___ RECORDED INFORMATION

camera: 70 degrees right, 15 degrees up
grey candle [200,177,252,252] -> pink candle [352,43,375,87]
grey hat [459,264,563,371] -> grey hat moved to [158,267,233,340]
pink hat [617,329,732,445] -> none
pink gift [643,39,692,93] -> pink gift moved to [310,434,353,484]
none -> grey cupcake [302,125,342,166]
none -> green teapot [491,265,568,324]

______
___ RECORDED INFORMATION

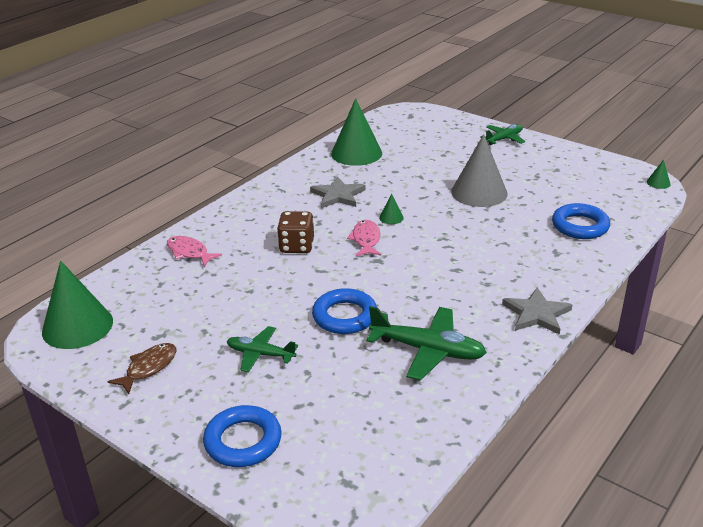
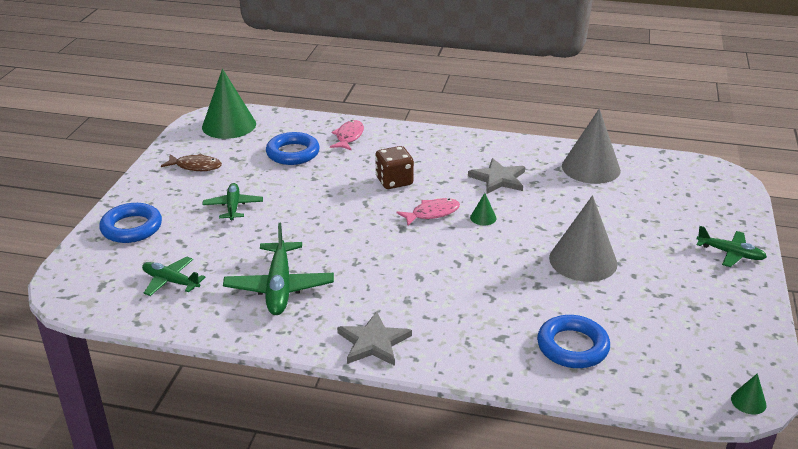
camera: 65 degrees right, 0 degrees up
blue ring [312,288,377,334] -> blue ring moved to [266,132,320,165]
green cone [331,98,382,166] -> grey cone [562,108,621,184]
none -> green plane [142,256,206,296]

______
___ RECORDED INFORMATION

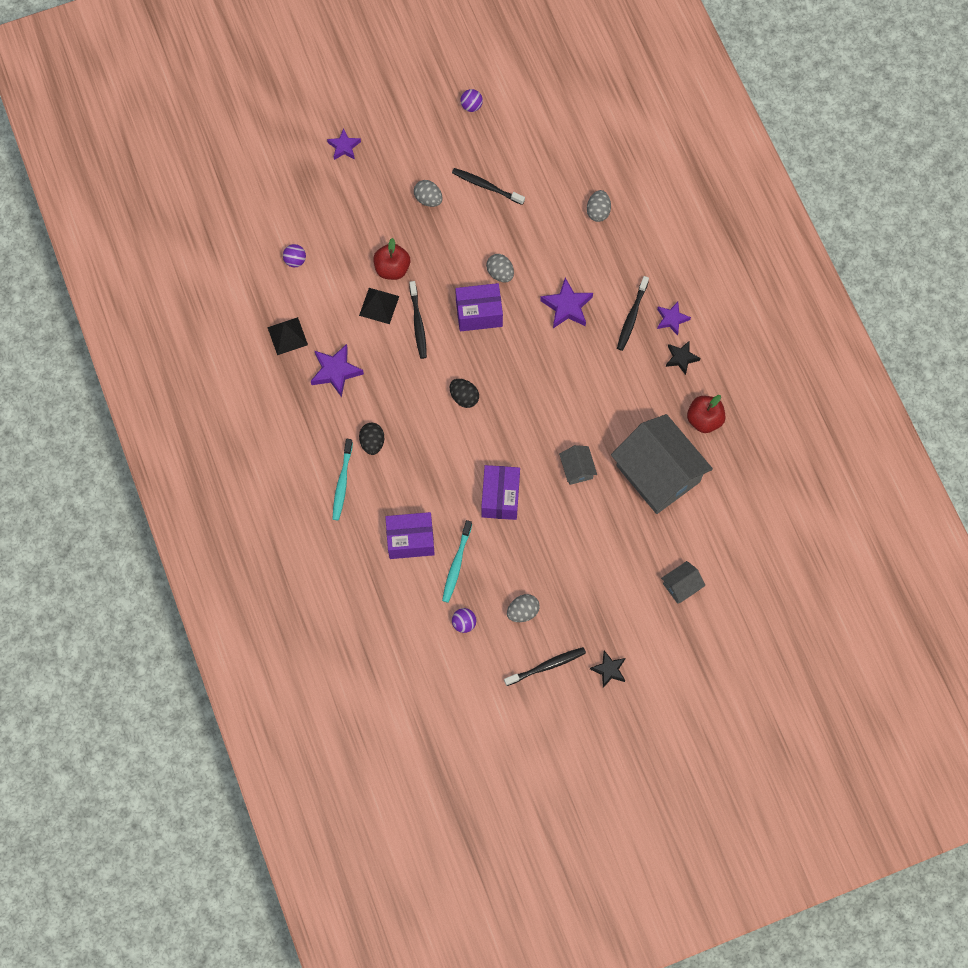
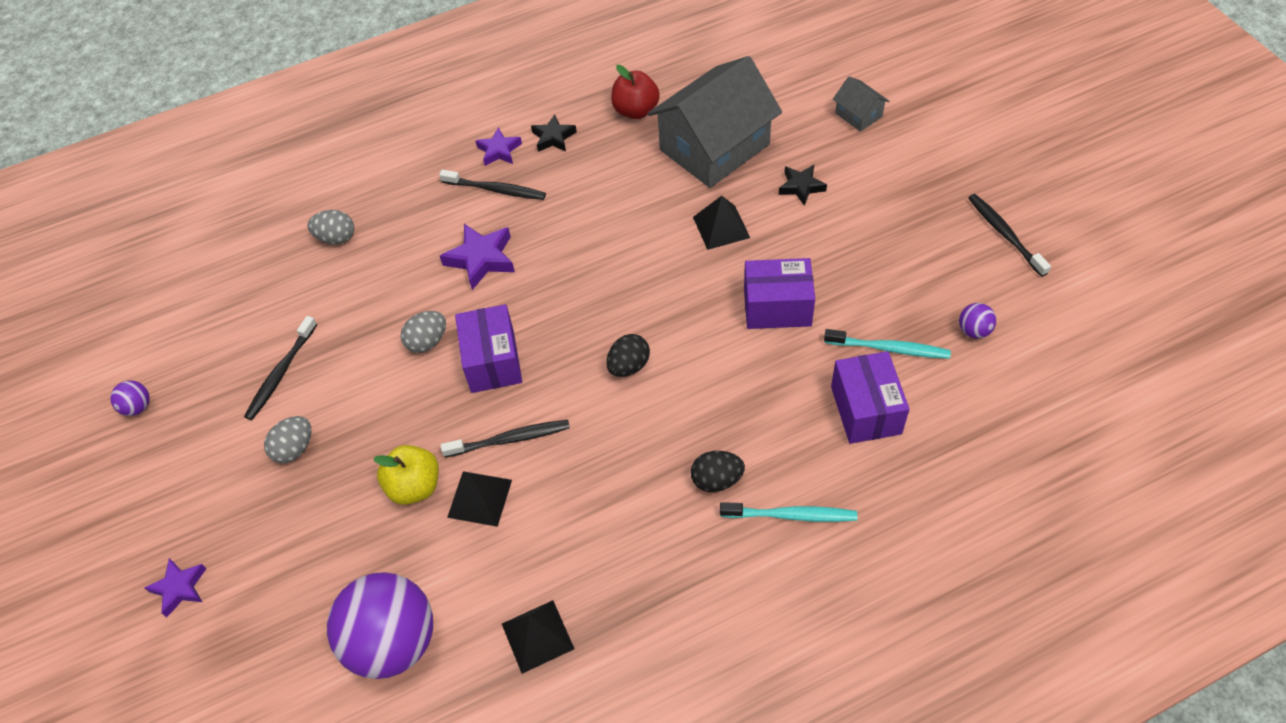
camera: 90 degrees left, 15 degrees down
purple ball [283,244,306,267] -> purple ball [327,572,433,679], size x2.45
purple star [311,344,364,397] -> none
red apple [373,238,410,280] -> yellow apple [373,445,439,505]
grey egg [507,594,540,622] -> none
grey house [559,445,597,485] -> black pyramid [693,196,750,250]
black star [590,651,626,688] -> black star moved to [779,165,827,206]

______

*EXERCISE OBJECTIVE:* In the entries above, the lines from the one bearing "purple star [311,344,364,397] -> none" up to and including the one bearing "black star [590,651,626,688]" should be transcribed exactly; no other line is wanted.

*SOLUTION TO THE PROBLEM:*
purple star [311,344,364,397] -> none
red apple [373,238,410,280] -> yellow apple [373,445,439,505]
grey egg [507,594,540,622] -> none
grey house [559,445,597,485] -> black pyramid [693,196,750,250]
black star [590,651,626,688] -> black star moved to [779,165,827,206]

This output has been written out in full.